## Exercise
Return the records word for word. Any pictures in them are not part of the copy.
|---|
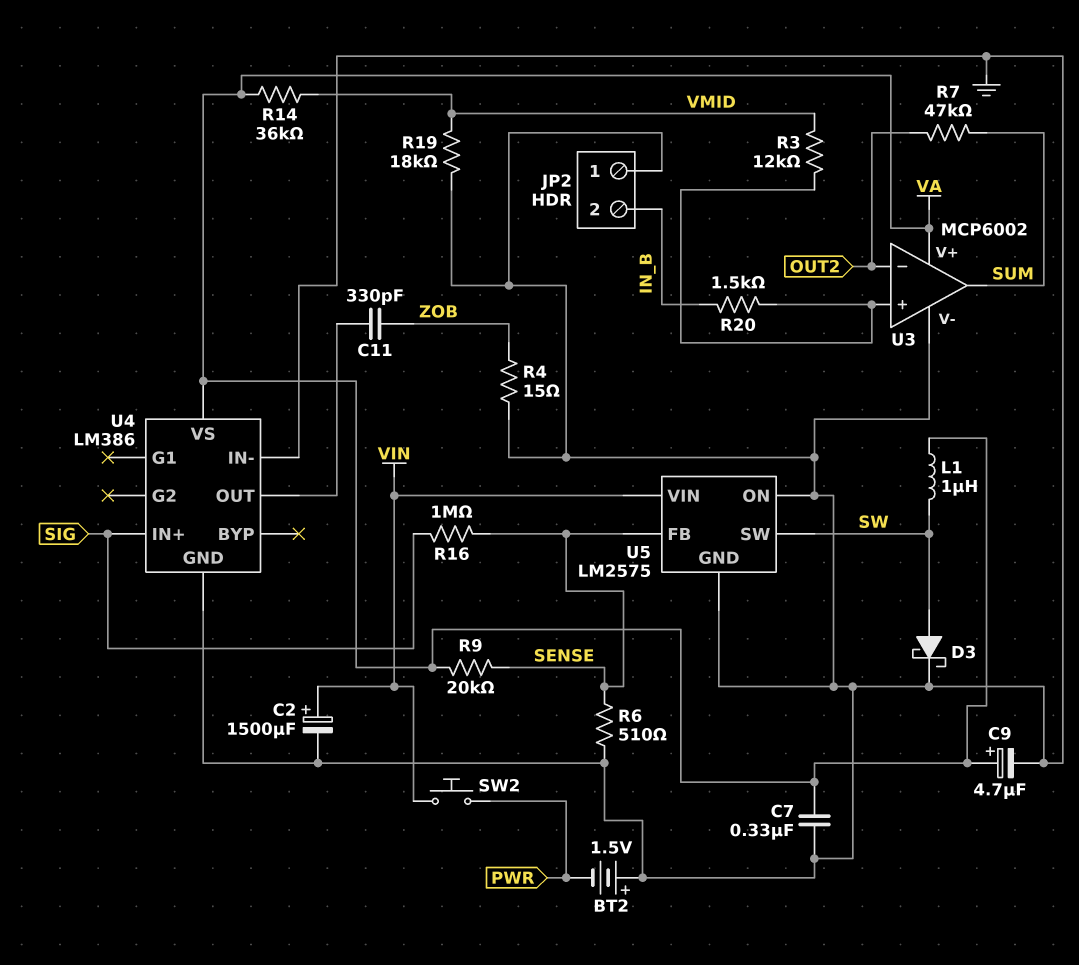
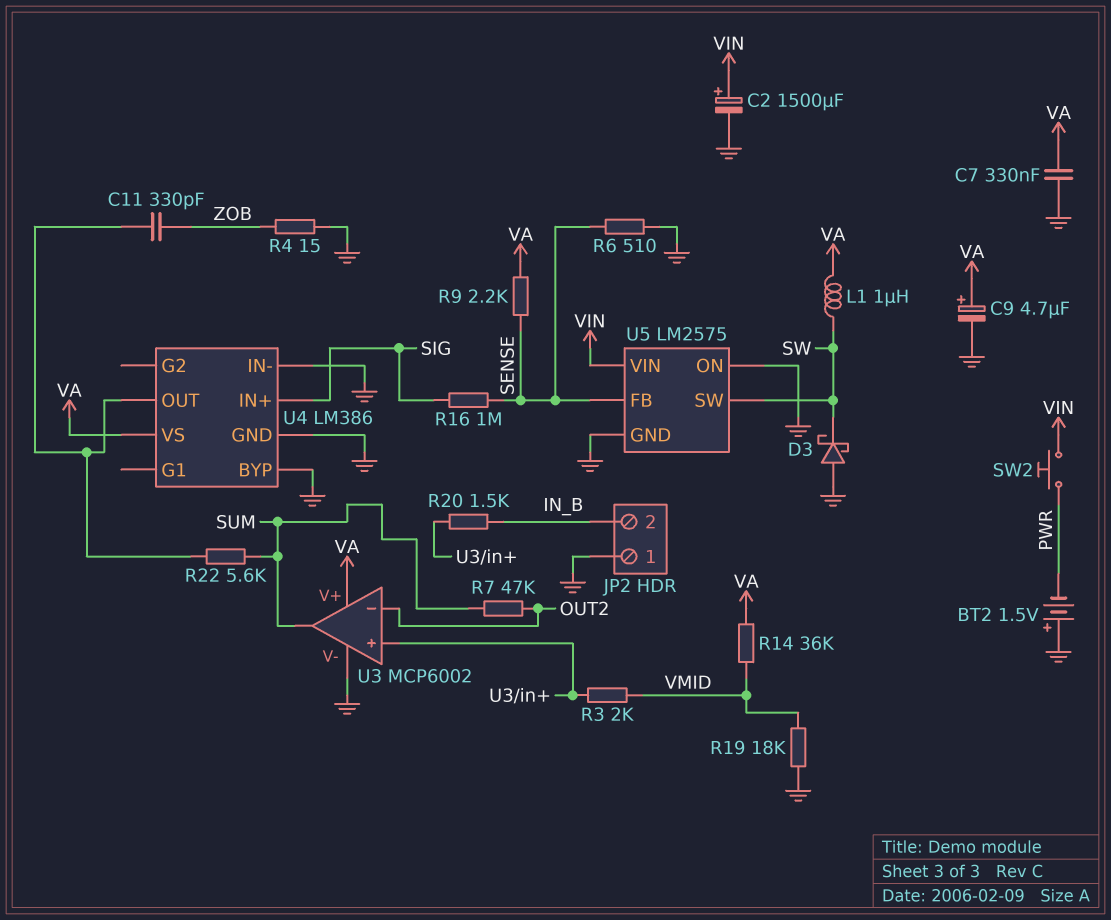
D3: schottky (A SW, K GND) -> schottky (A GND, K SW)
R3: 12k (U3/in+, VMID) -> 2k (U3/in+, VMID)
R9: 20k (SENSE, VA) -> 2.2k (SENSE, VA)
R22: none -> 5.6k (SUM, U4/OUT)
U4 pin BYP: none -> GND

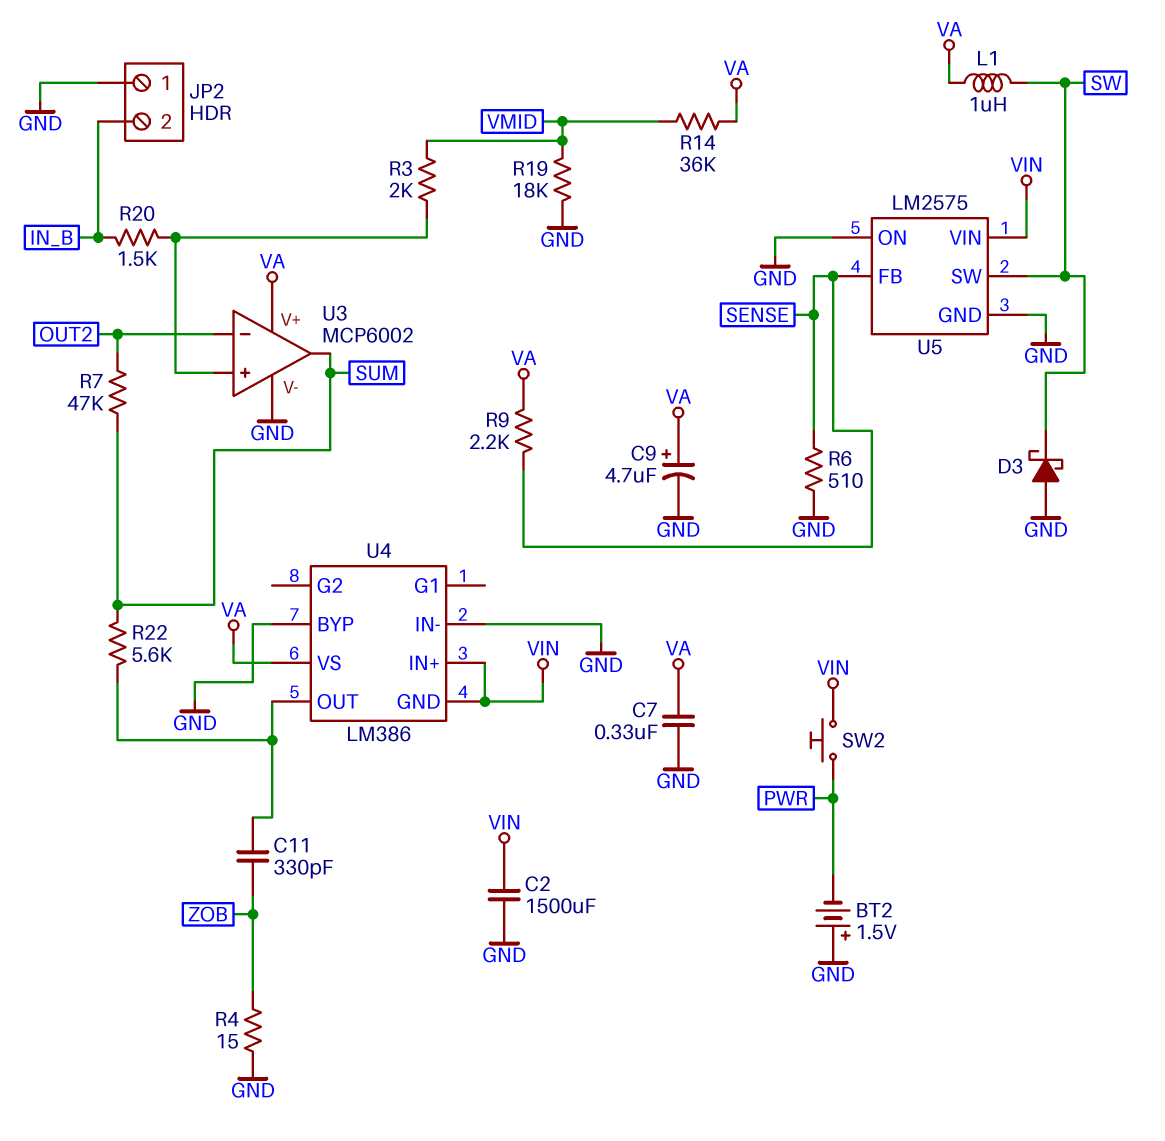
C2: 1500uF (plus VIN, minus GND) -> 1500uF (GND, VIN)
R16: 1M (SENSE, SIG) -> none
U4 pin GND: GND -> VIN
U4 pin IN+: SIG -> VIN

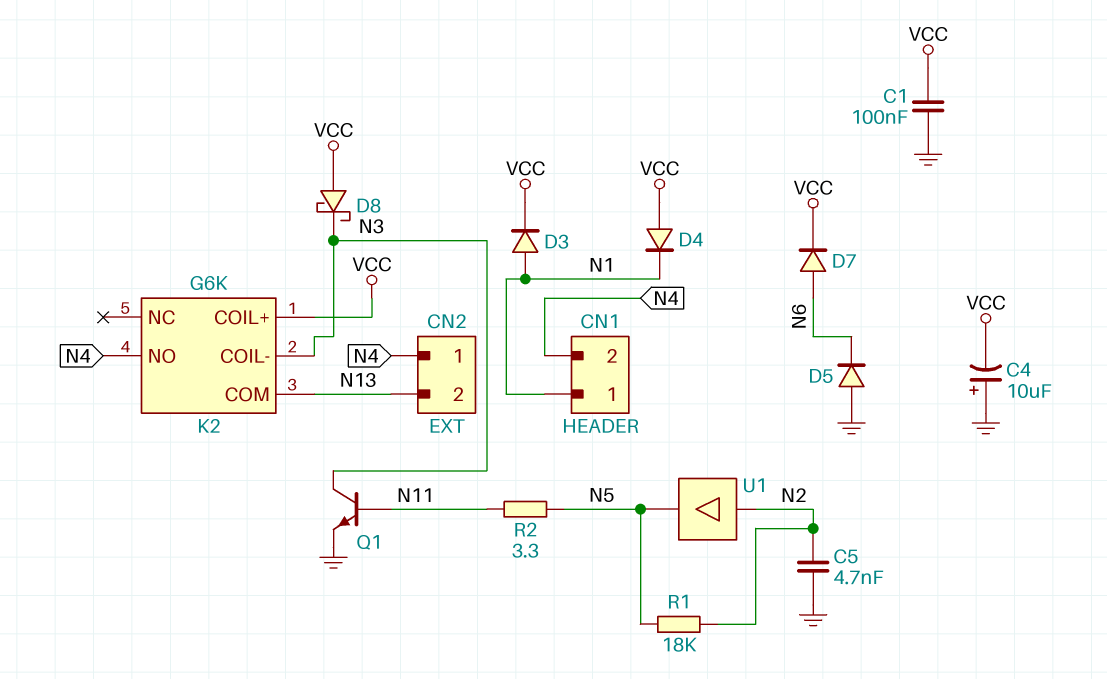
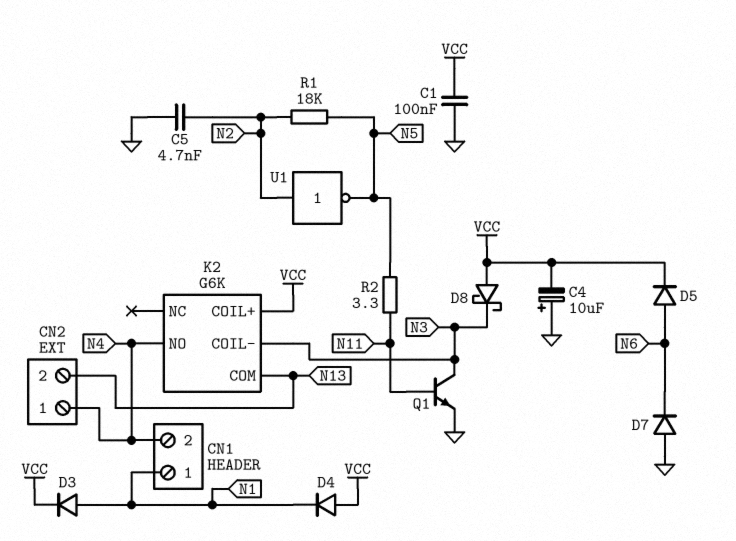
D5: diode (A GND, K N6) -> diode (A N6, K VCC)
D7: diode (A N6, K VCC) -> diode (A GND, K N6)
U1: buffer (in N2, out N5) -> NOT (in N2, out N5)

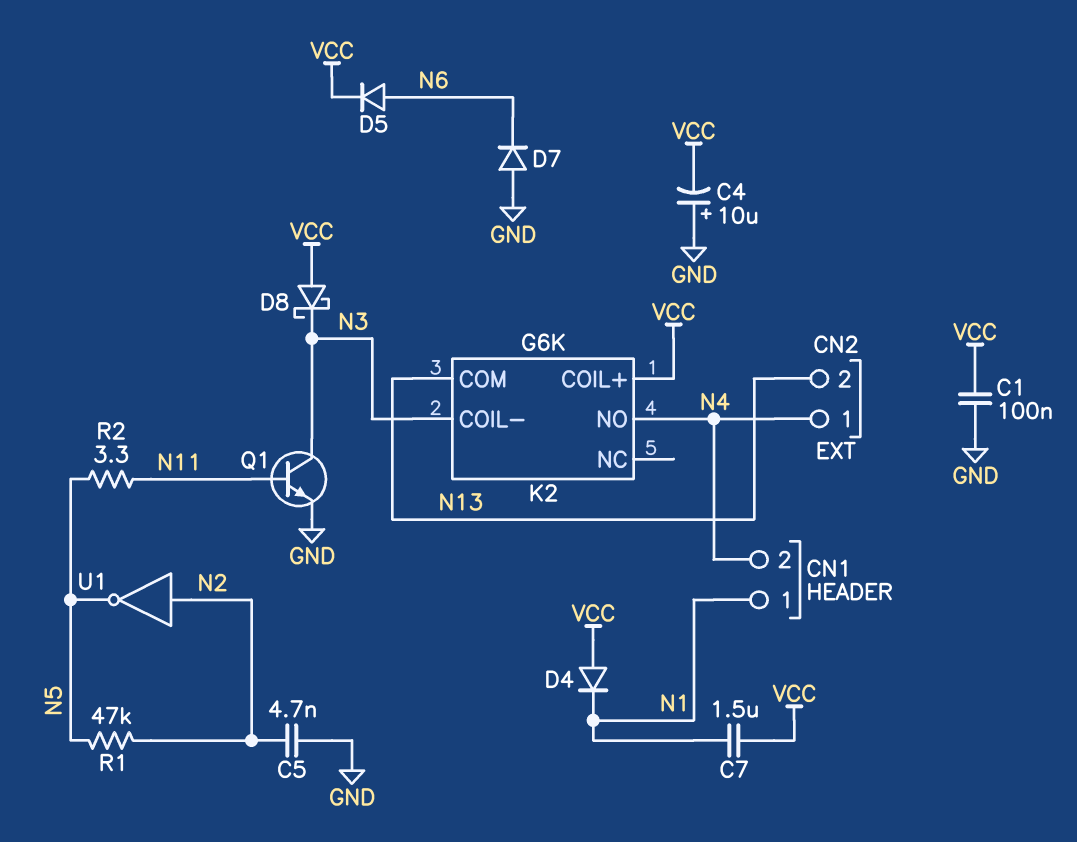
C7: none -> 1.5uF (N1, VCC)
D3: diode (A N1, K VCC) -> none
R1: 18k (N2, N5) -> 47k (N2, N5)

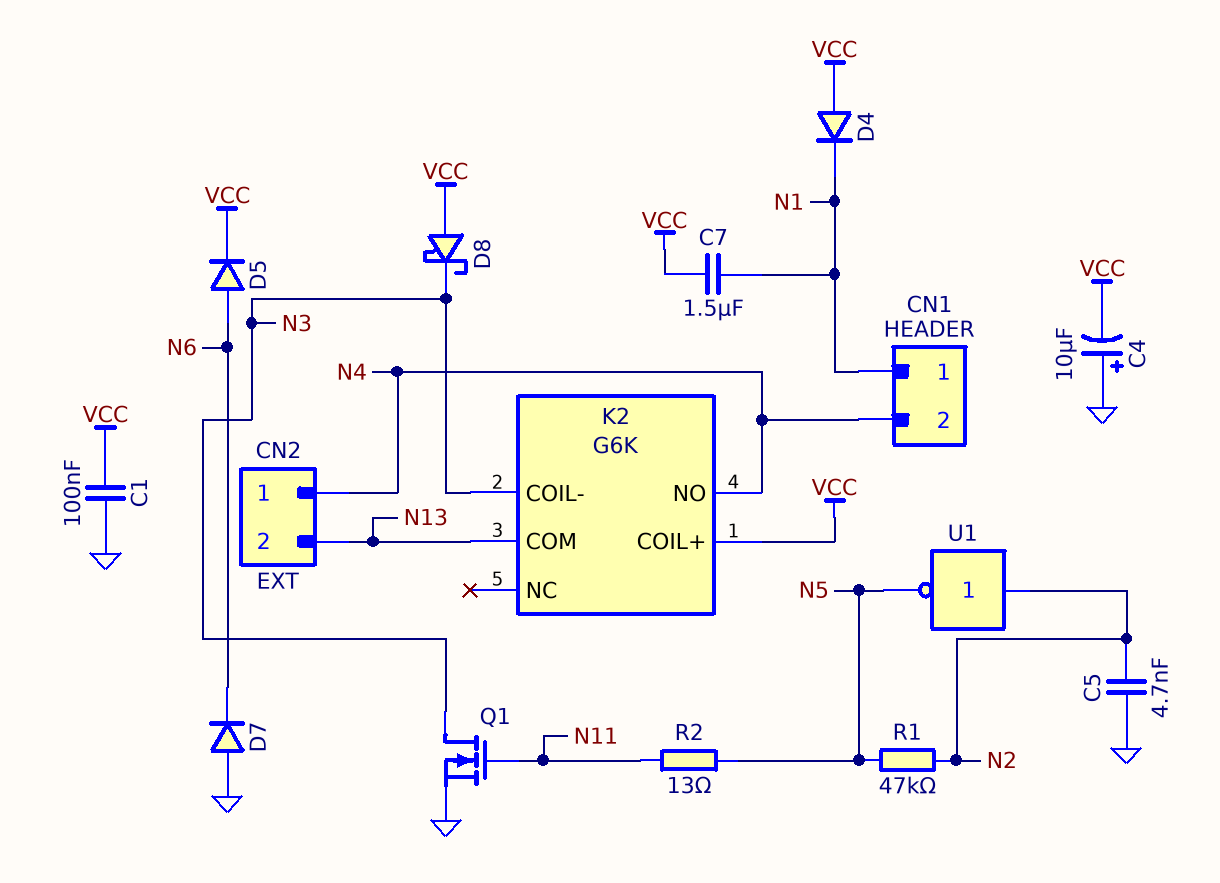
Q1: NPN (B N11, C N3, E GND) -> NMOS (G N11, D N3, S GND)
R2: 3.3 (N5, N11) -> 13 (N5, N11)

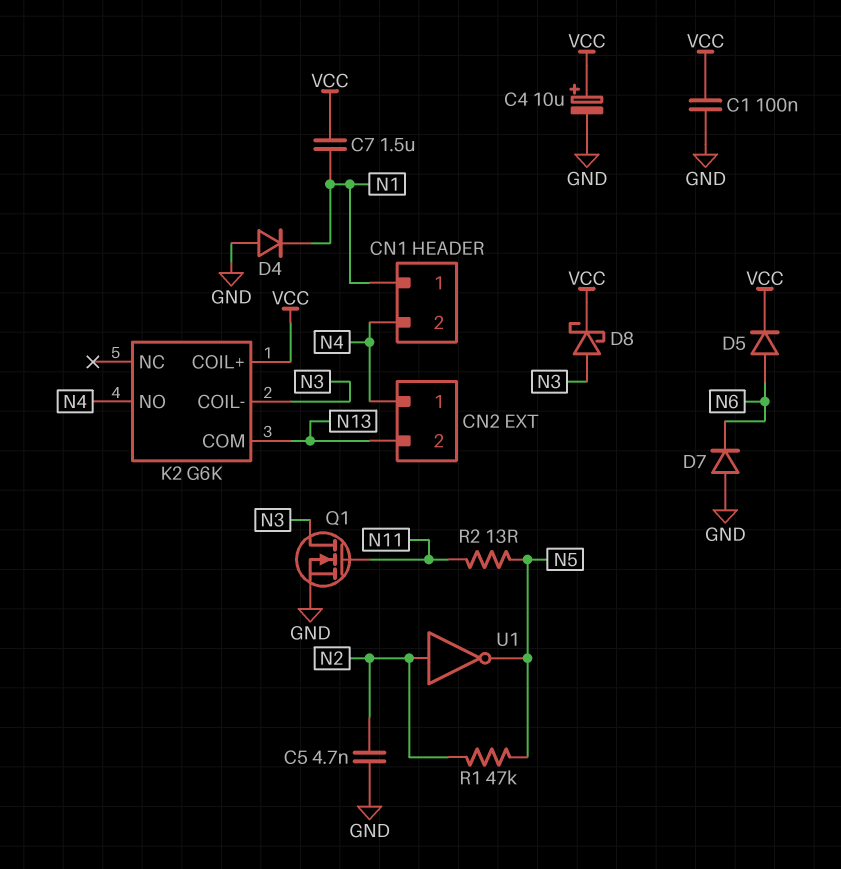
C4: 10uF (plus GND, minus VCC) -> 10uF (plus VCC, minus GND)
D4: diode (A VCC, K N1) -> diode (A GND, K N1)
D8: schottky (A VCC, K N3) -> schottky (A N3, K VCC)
|---|
## Output for this task
D3: schottky (A SW, K GND) -> schottky (A GND, K SW)
R3: 12k (U3/in+, VMID) -> 2k (U3/in+, VMID)
R9: 20k (SENSE, VA) -> 2.2k (SENSE, VA)
R22: none -> 5.6k (SUM, U4/OUT)
U4 pin BYP: none -> GND

C2: 1500uF (plus VIN, minus GND) -> 1500uF (GND, VIN)
R16: 1M (SENSE, SIG) -> none
U4 pin GND: GND -> VIN
U4 pin IN+: SIG -> VIN

D5: diode (A GND, K N6) -> diode (A N6, K VCC)
D7: diode (A N6, K VCC) -> diode (A GND, K N6)
U1: buffer (in N2, out N5) -> NOT (in N2, out N5)

C7: none -> 1.5uF (N1, VCC)
D3: diode (A N1, K VCC) -> none
R1: 18k (N2, N5) -> 47k (N2, N5)

Q1: NPN (B N11, C N3, E GND) -> NMOS (G N11, D N3, S GND)
R2: 3.3 (N5, N11) -> 13 (N5, N11)

C4: 10uF (plus GND, minus VCC) -> 10uF (plus VCC, minus GND)
D4: diode (A VCC, K N1) -> diode (A GND, K N1)
D8: schottky (A VCC, K N3) -> schottky (A N3, K VCC)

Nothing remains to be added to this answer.